#### Requirement
Leave out the images and output the records word for word.

[Items from a data source]
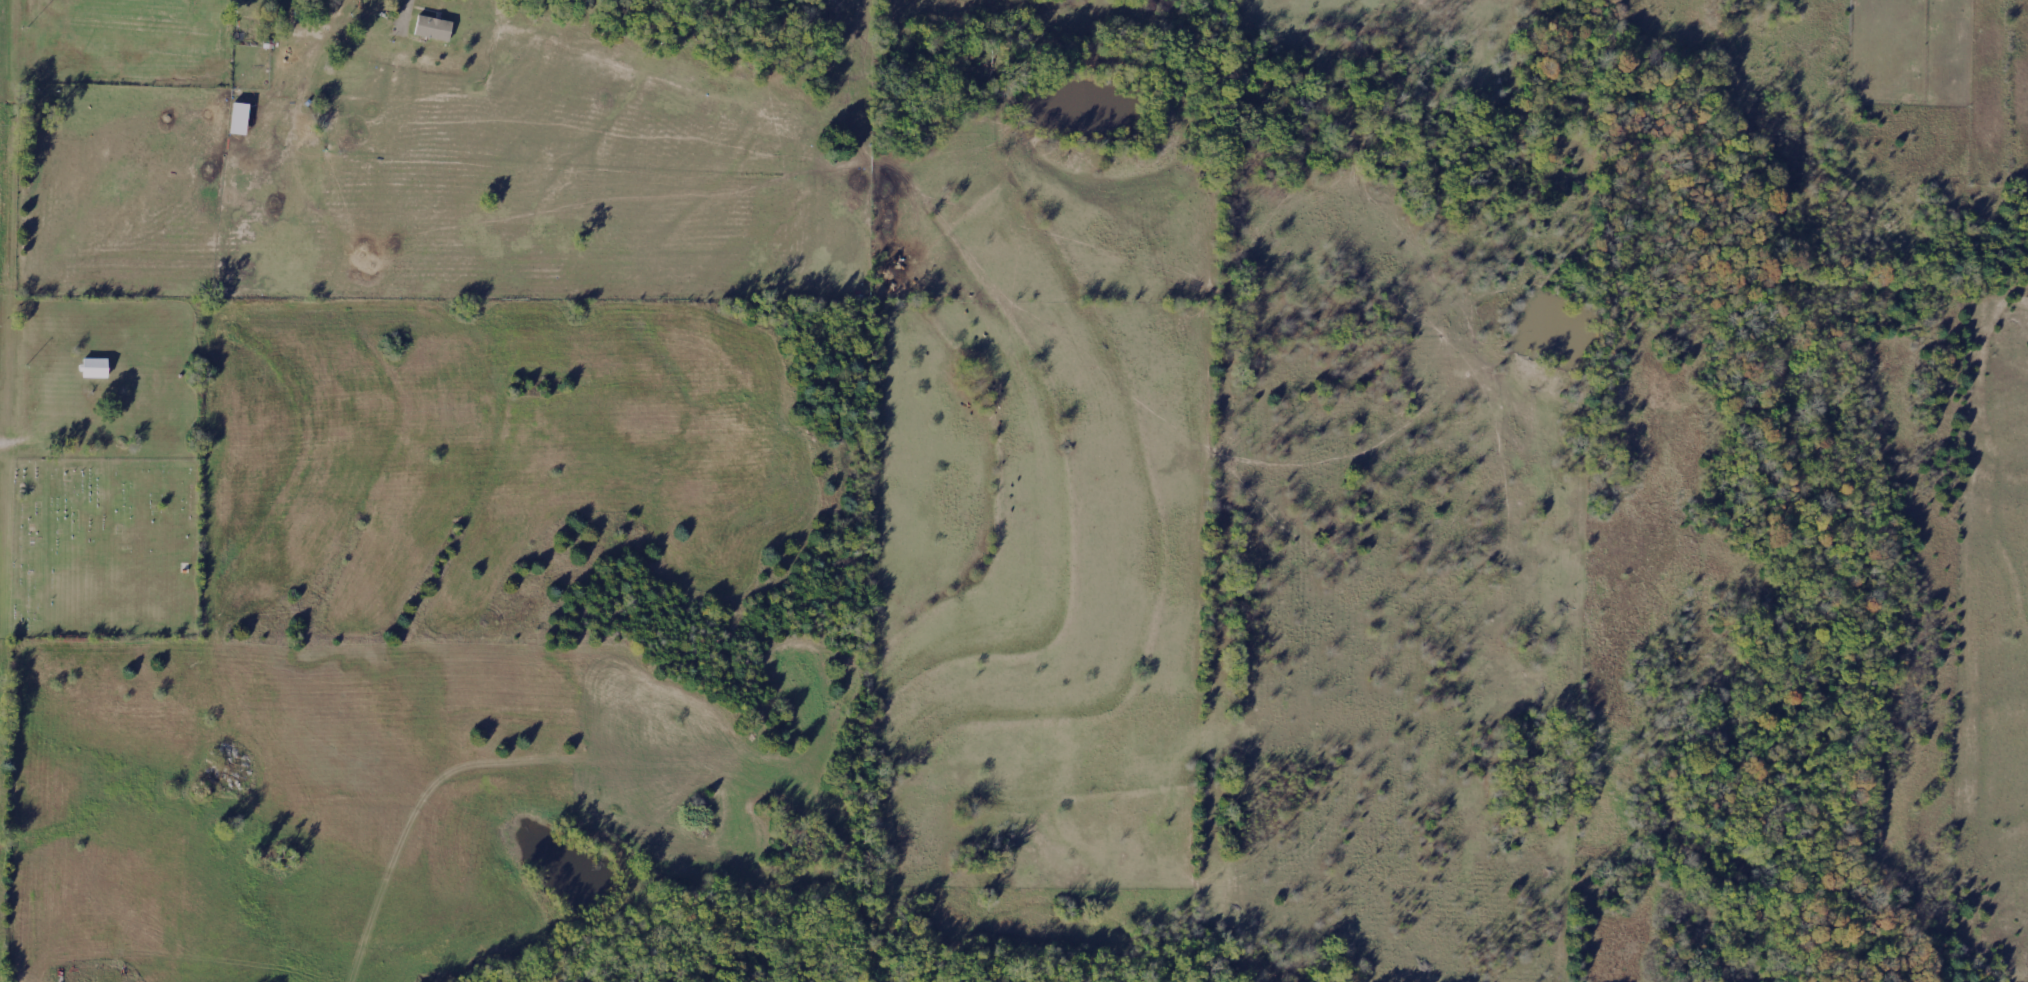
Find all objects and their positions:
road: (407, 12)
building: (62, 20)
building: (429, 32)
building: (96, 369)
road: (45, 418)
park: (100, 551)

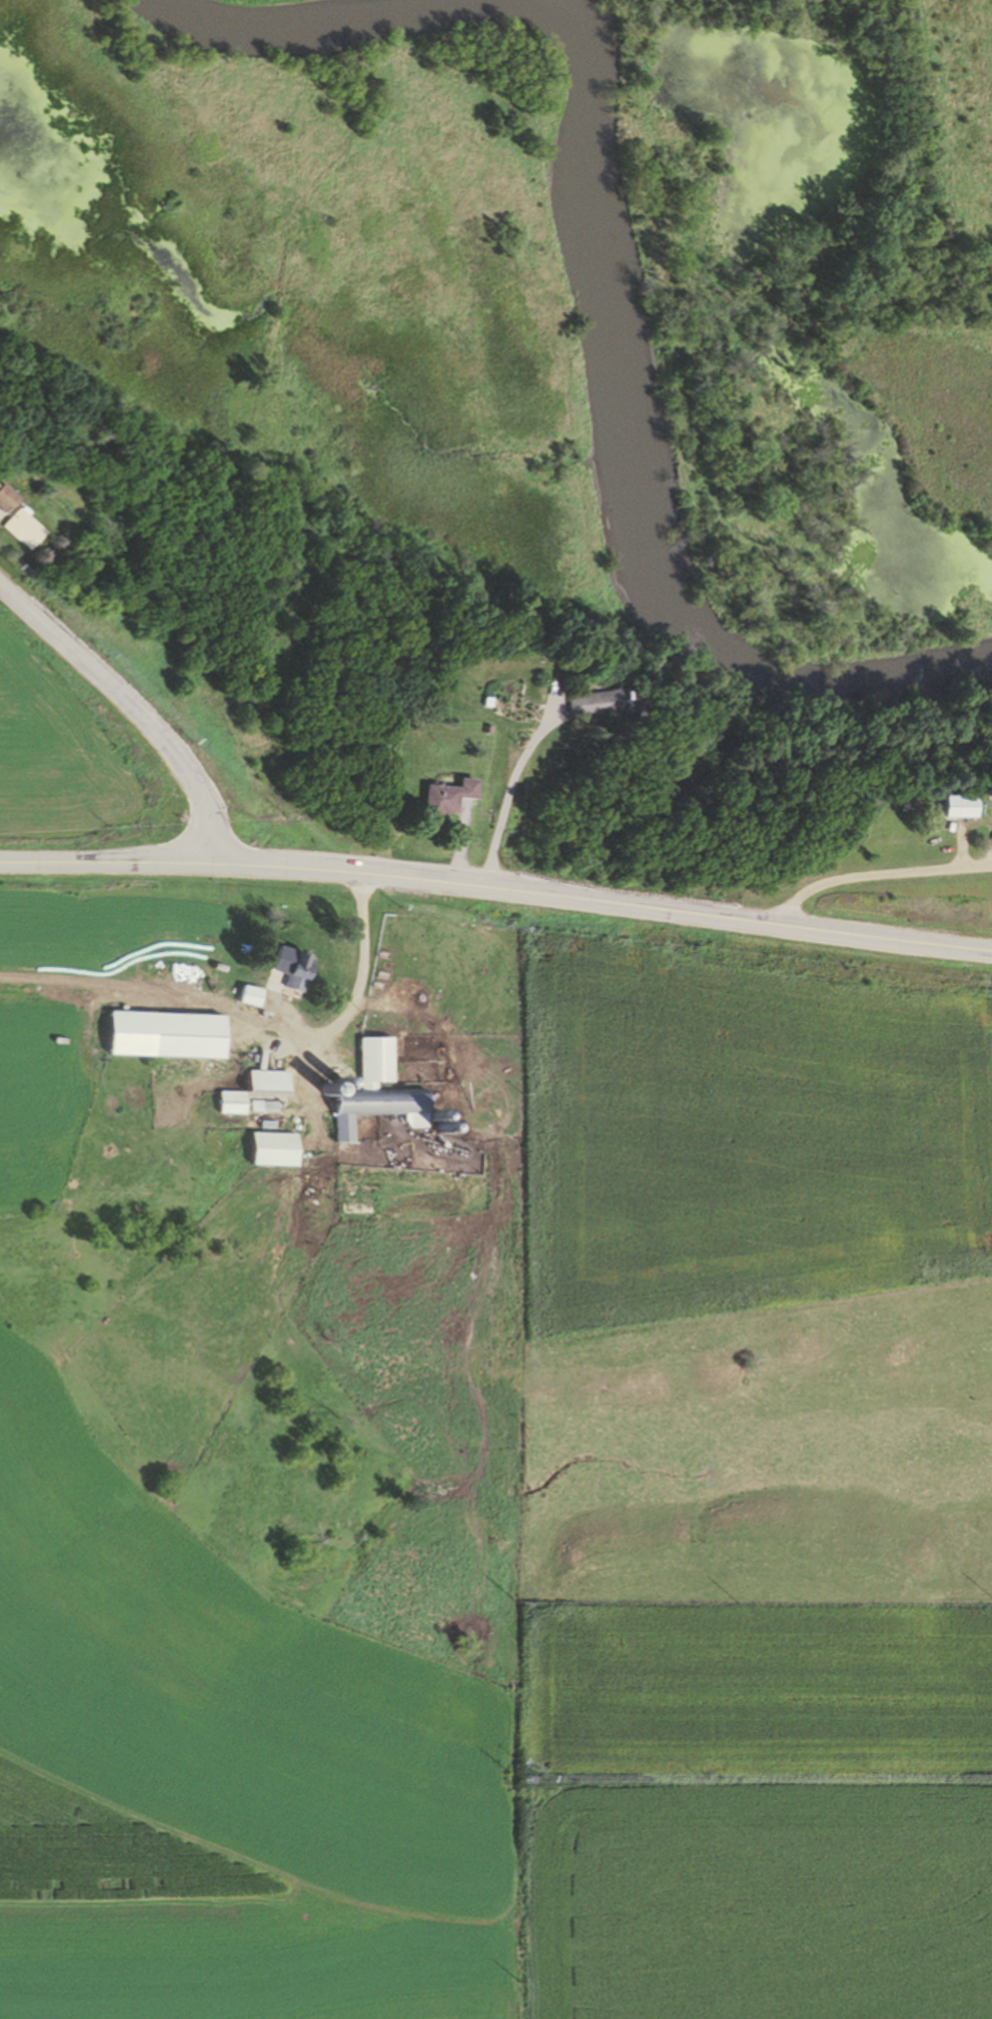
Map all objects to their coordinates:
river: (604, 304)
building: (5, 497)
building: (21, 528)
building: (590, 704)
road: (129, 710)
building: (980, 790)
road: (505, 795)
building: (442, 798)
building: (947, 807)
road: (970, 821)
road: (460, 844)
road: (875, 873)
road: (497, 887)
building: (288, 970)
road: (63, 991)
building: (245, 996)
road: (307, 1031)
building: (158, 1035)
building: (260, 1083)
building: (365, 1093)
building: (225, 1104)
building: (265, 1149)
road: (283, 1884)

#### Solution
Find all objects and their positions:
road: (407, 12)
building: (62, 20)
building: (429, 32)
building: (96, 369)
road: (45, 418)
park: (100, 551)

Map all objects to their coordinates:
river: (604, 304)
building: (5, 497)
building: (21, 528)
building: (590, 704)
road: (129, 710)
building: (980, 790)
road: (505, 795)
building: (442, 798)
building: (947, 807)
road: (970, 821)
road: (460, 844)
road: (875, 873)
road: (497, 887)
building: (288, 970)
road: (63, 991)
building: (245, 996)
road: (307, 1031)
building: (158, 1035)
building: (260, 1083)
building: (365, 1093)
building: (225, 1104)
building: (265, 1149)
road: (283, 1884)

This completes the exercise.